Entries provided below:
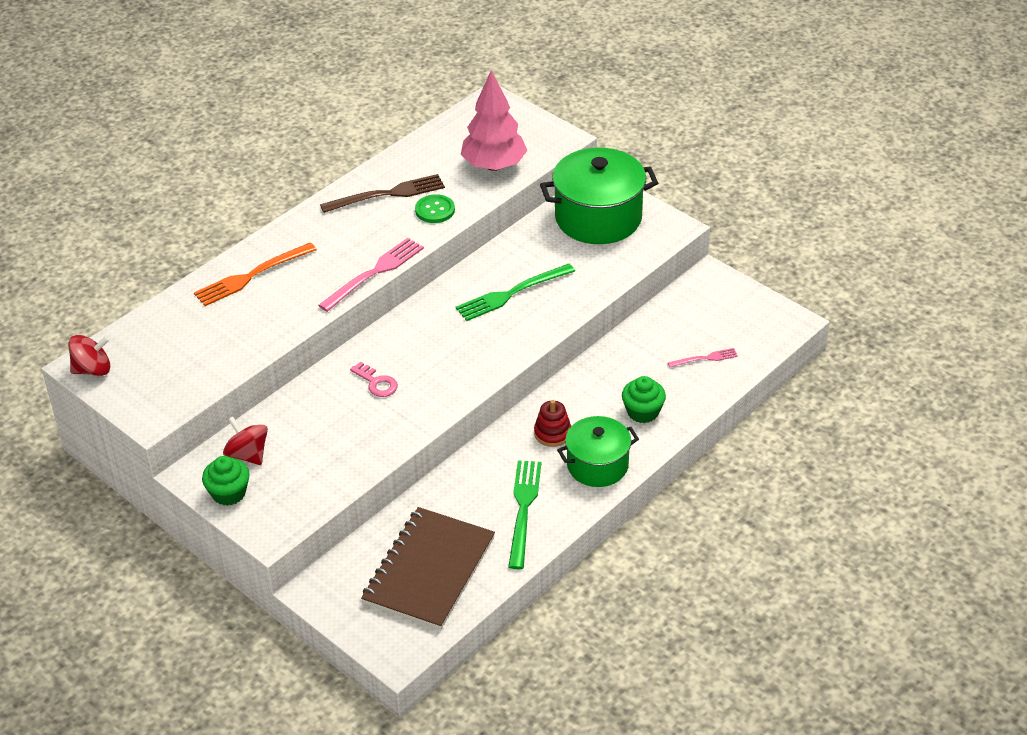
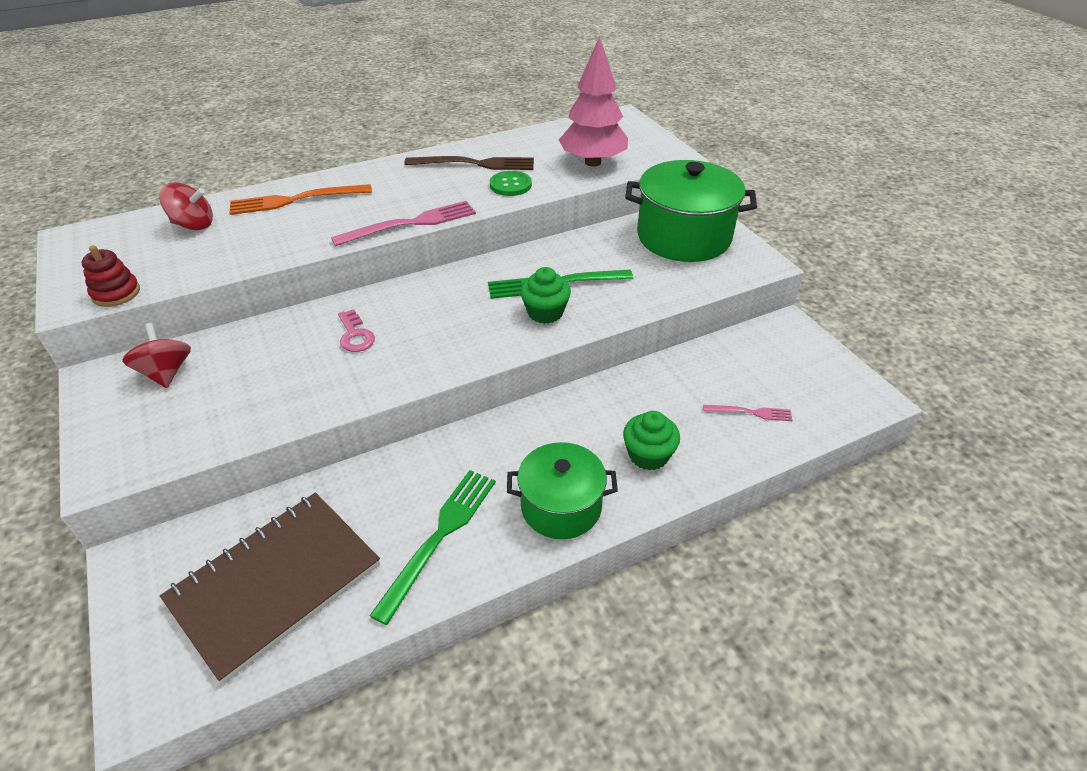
camera: 20 degrees right, 0 degrees up
(93, 369) = (75, 243): red spinning top -> red spinning top (193, 225)
(229, 493) = (108, 409): green cupcake -> green cupcake (545, 312)
(552, 433) = (529, 449): red stacking toy -> red stacking toy (116, 293)

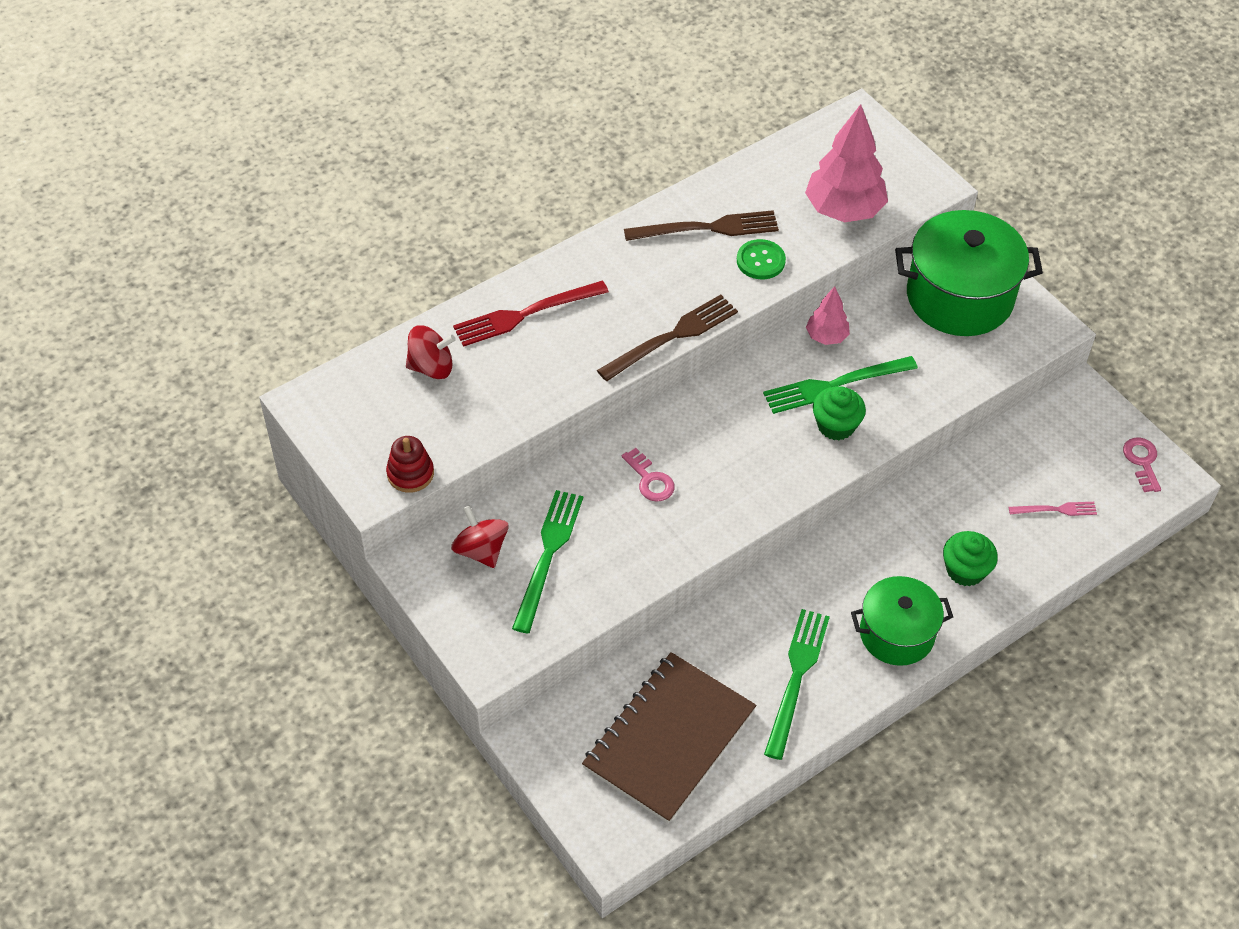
camera: 10 degrees left, 10 degrees up
(225, 383) = (548, 555): none -> green fork
(295, 200) = (525, 314): orange fork -> red fork
(411, 223) = (672, 337): pink fork -> brown fork
(559, 252) = (826, 336): none -> pink tree
(841, 382) = (1142, 461): none -> pink key

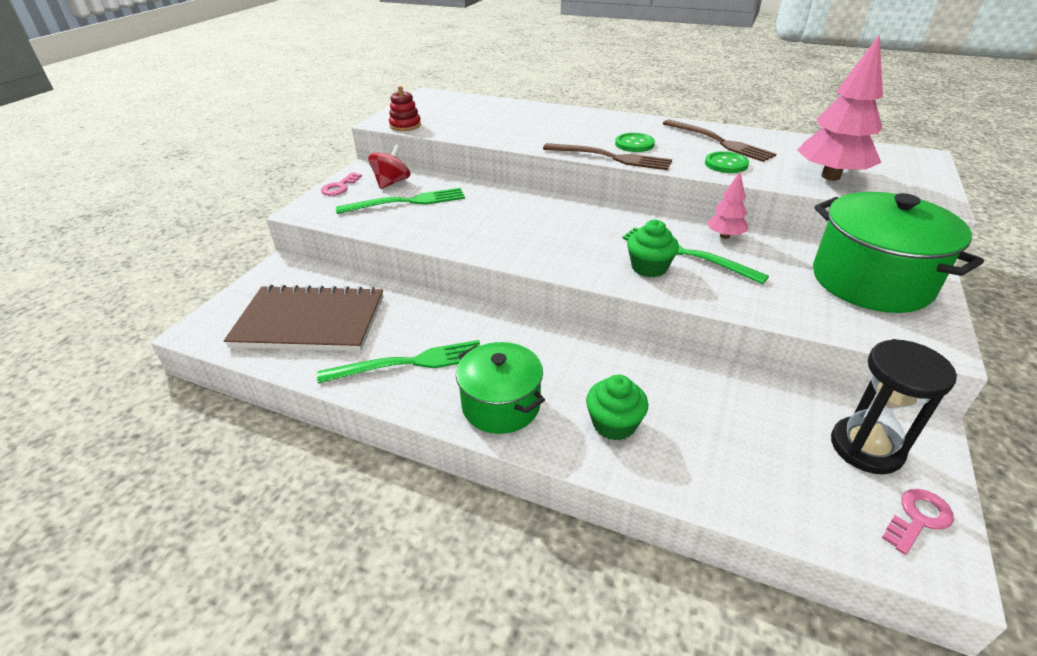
camera: 60 degrees right, 15 degrees down
(431, 367) = (489, 110): red spinning top -> none
(525, 314) = (561, 118): red fork -> none
(650, 480) = (505, 214): pink key -> pink key (340, 187)
(655, 297) = (634, 144): none -> green button
(1056, 509) = (760, 465): pink fork -> none
(1078, 438) = (866, 447): none -> black hourglass

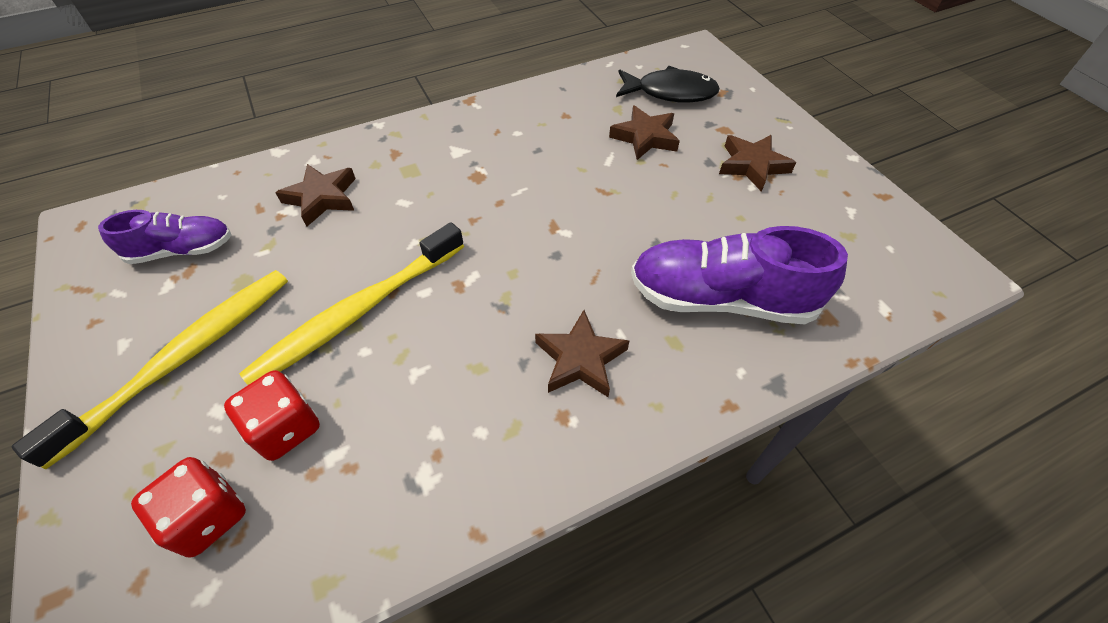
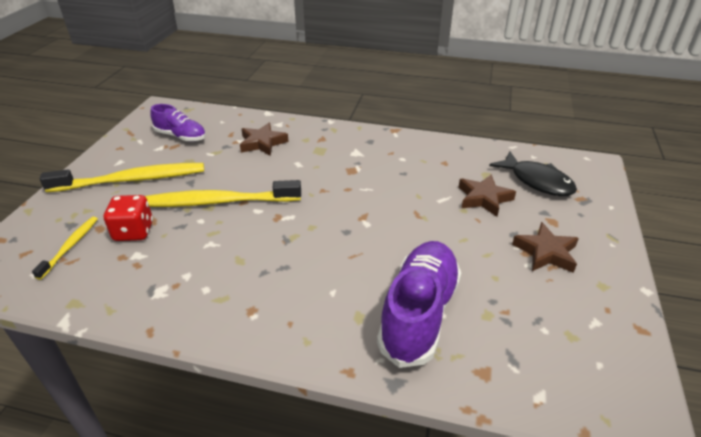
camera: 40 degrees right, 15 degrees down
(209, 516) = (70, 246): red dice -> yellow toothbrush
(580, 359) = (294, 289): brown star -> none
(721, 299) = (419, 313): purple shoe -> purple shoe turned 60 degrees clockwise

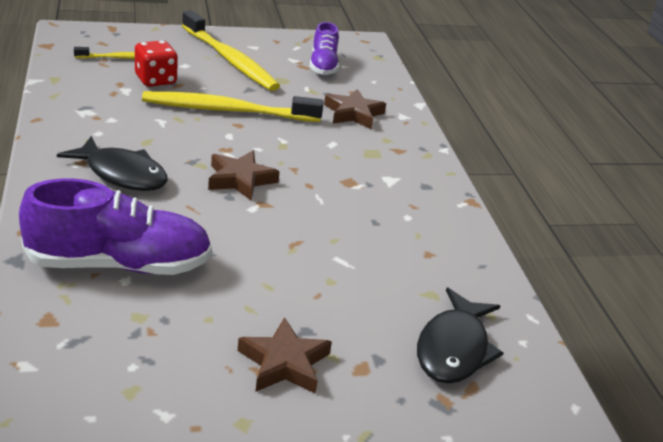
camera: 60 degrees right, 5 degrees down
(217, 202) = (227, 110): yellow toothbrush -> yellow toothbrush turned 60 degrees counterclockwise
(286, 286) = (122, 174): none -> black fish
(484, 198) = (369, 297): brown star -> brown star (240, 179)

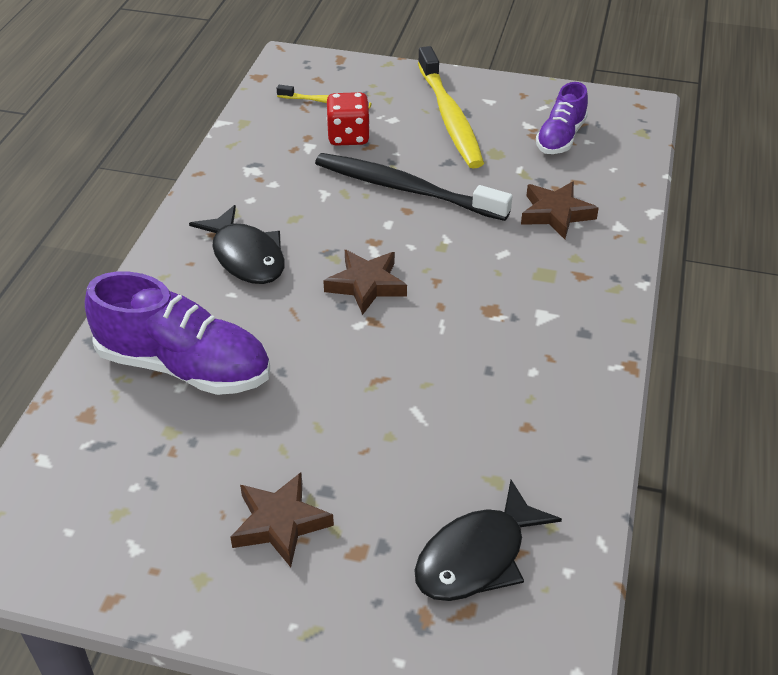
camera: 30 degrees right, 10 degrees up
(227, 110) = (405, 189): yellow toothbrush -> black toothbrush

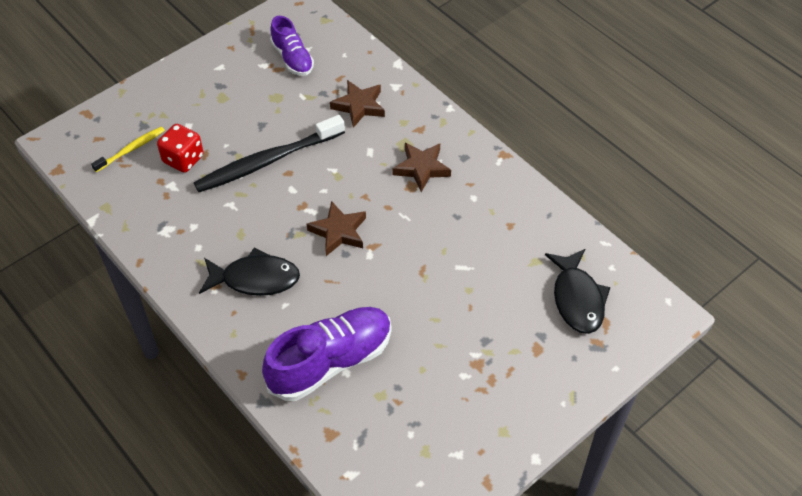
camera: 55 degrees left, 10 degrees up
(280, 523) = (492, 374): brown star -> brown star (421, 168)
(449, 117) = (216, 97): yellow toothbrush -> none

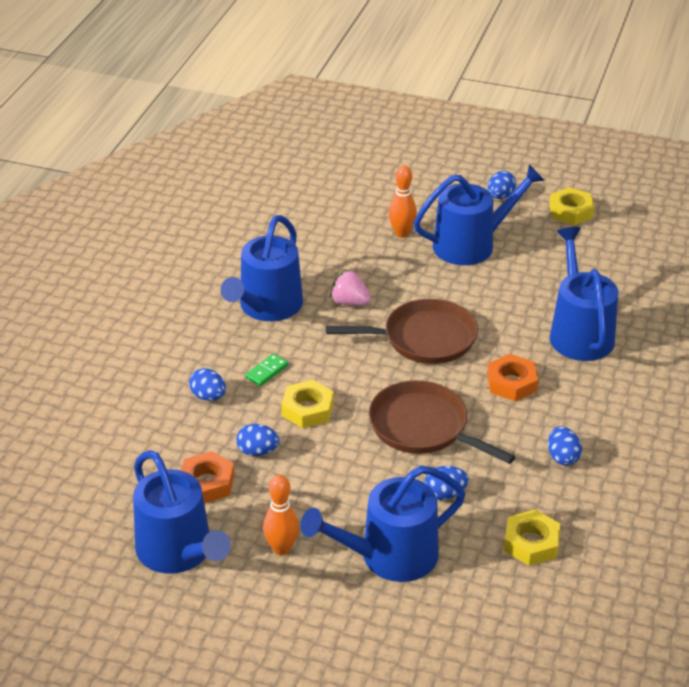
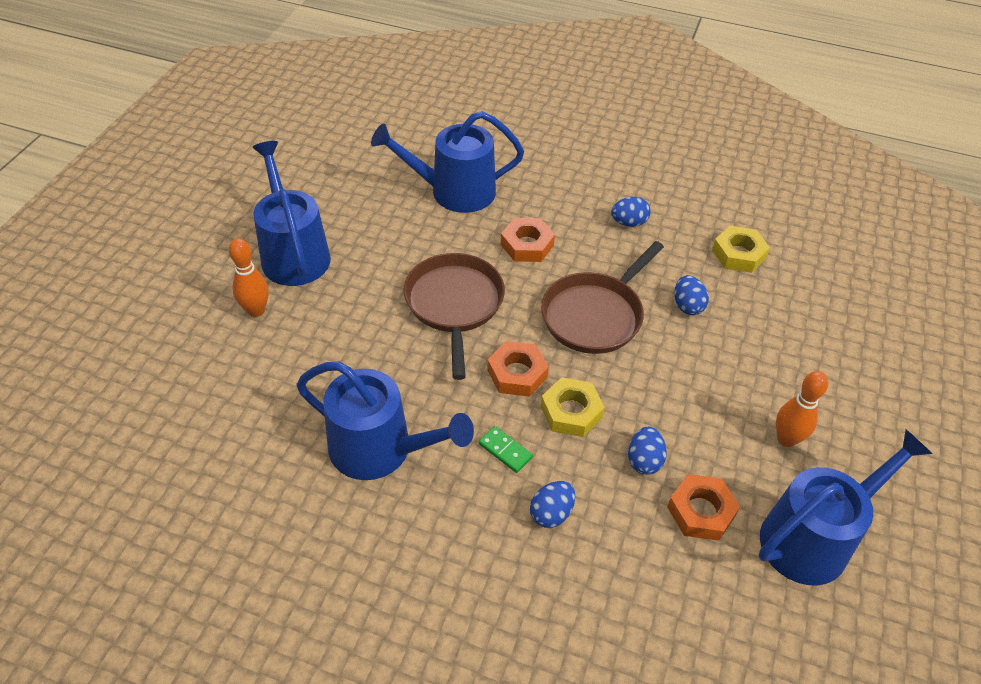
camera: 90 degrees left, 10 degrees up
(347, 377) = (517, 373): none -> orange nut
(349, 302) = (382, 366): pink strawberry -> none
(390, 556) = (776, 352): blue watering can -> none
(500, 196) = (208, 222): blue egg -> none
(570, 211) = (253, 174): yellow nut -> none

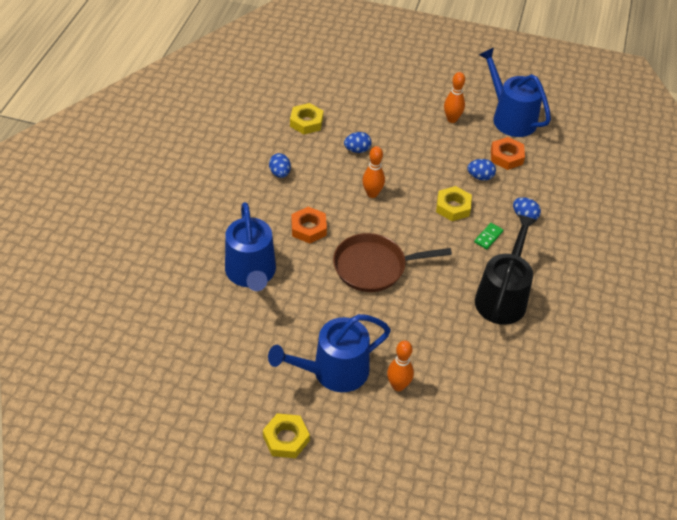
camera: 95 degrees left, 0 degrees up
(216, 210) = (286, 439): none -> yellow nut
(379, 449) = (502, 297): blue watering can -> black watering can
(517, 373) = (428, 232): orange nut -> none
(595, 315) = (372, 194): brown pan -> orange bowling pin

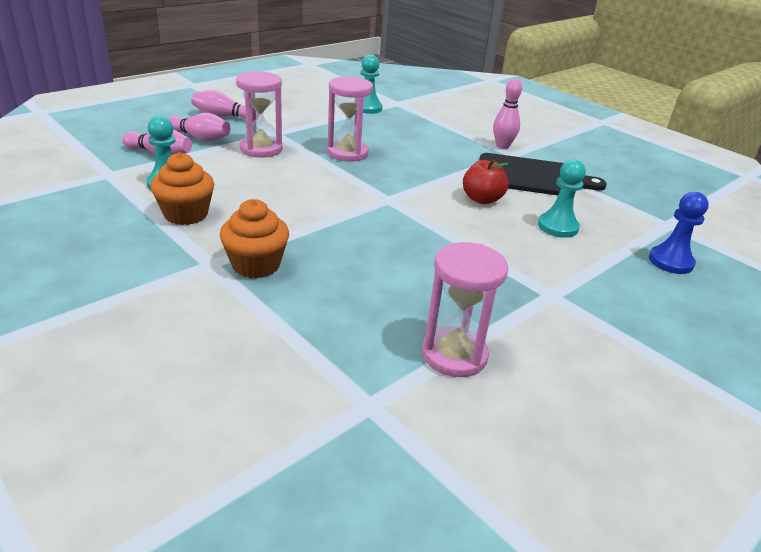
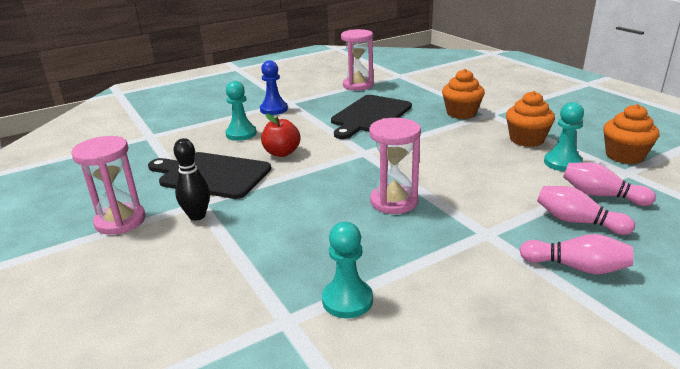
camera: 165 degrees left, 5 degrees down
(87, 191) = (624, 156): none -> orange cupcake
(261, 149) = (494, 205): pink hourglass -> pink hourglass (120, 221)
(400, 260) = (370, 115): none -> black cutting board
(502, 146) = (197, 216): pink bowling pin -> black bowling pin
(670, 261) = (190, 116): blue pawn -> blue pawn (274, 109)

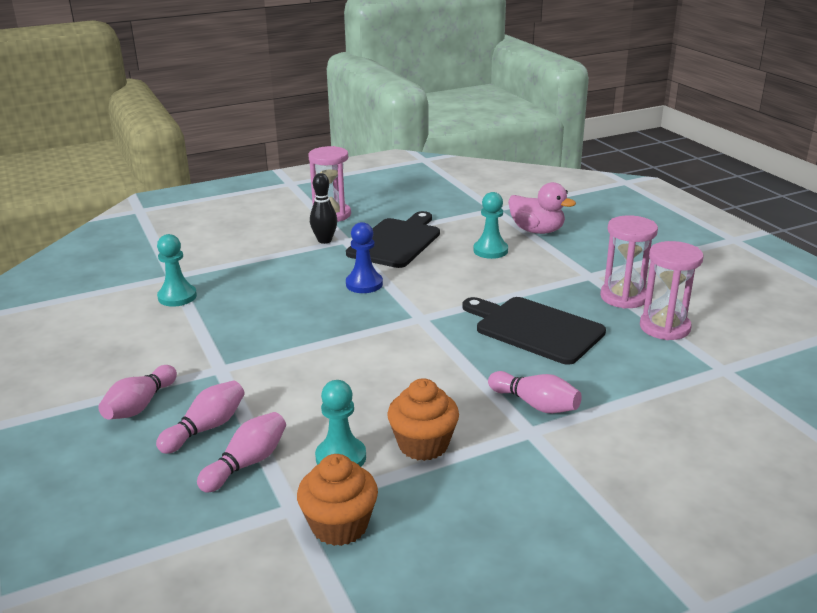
camera: 95 degrees right, 0 degrees up
(205, 119) = (537, 231): none -> pink duck
(274, 109) = (564, 266): blue pawn -> blue pawn (364, 284)
(282, 153) = (434, 272): red apple -> none
(394, 201) = (303, 326): pink hourglass -> pink hourglass (623, 297)
(461, 113) = (535, 404): orange cupcake -> pink bowling pin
End of Entries provided.
▶ _Task description_
Please filter the entries for the word "turned" and copy the lines that have it.

▶ _Response area_
(721, 299) = (419, 313): purple shoe -> purple shoe turned 60 degrees clockwise
(217, 202) = (227, 110): yellow toothbrush -> yellow toothbrush turned 60 degrees counterclockwise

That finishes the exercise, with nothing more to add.